[Before-and-after object listings]

━━━━━━━━━━━━━━━━━━━━━━━━━━━━━━

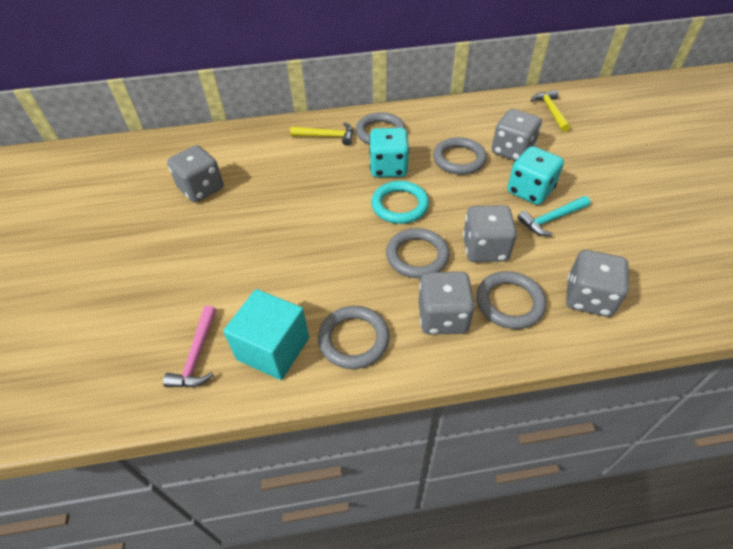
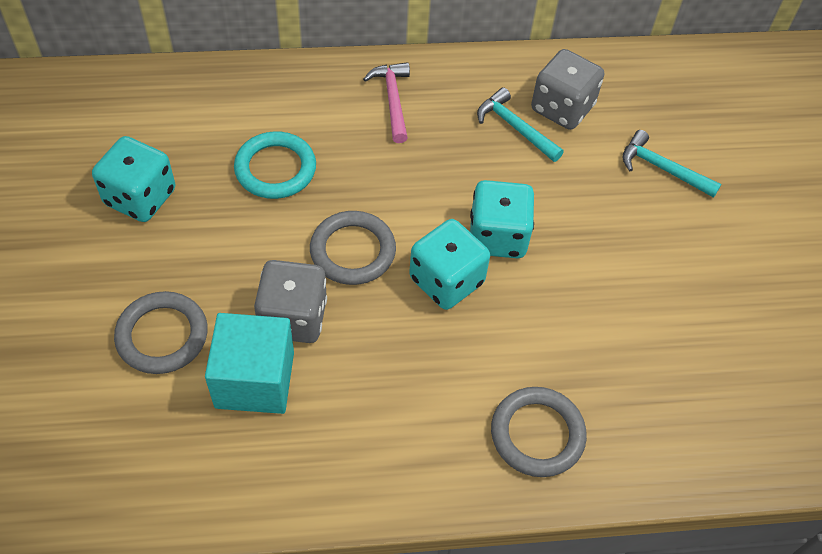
grey dice: 5 -> 2
grey ring: 5 -> 3
turquoise dice: 2 -> 3
turquoise hammer: 1 -> 2
yellow hammer: 2 -> 0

━━━━━━━━━━━━━━━━━━━━━━━━━━━━━━

**TASK DIRECTIONS:**
Would you please copy the lines above, from the one holding "turquoise dice: 2 -> 3" through the last, and nothing else?

**EXERCISE OUTPUT:**
turquoise dice: 2 -> 3
turquoise hammer: 1 -> 2
yellow hammer: 2 -> 0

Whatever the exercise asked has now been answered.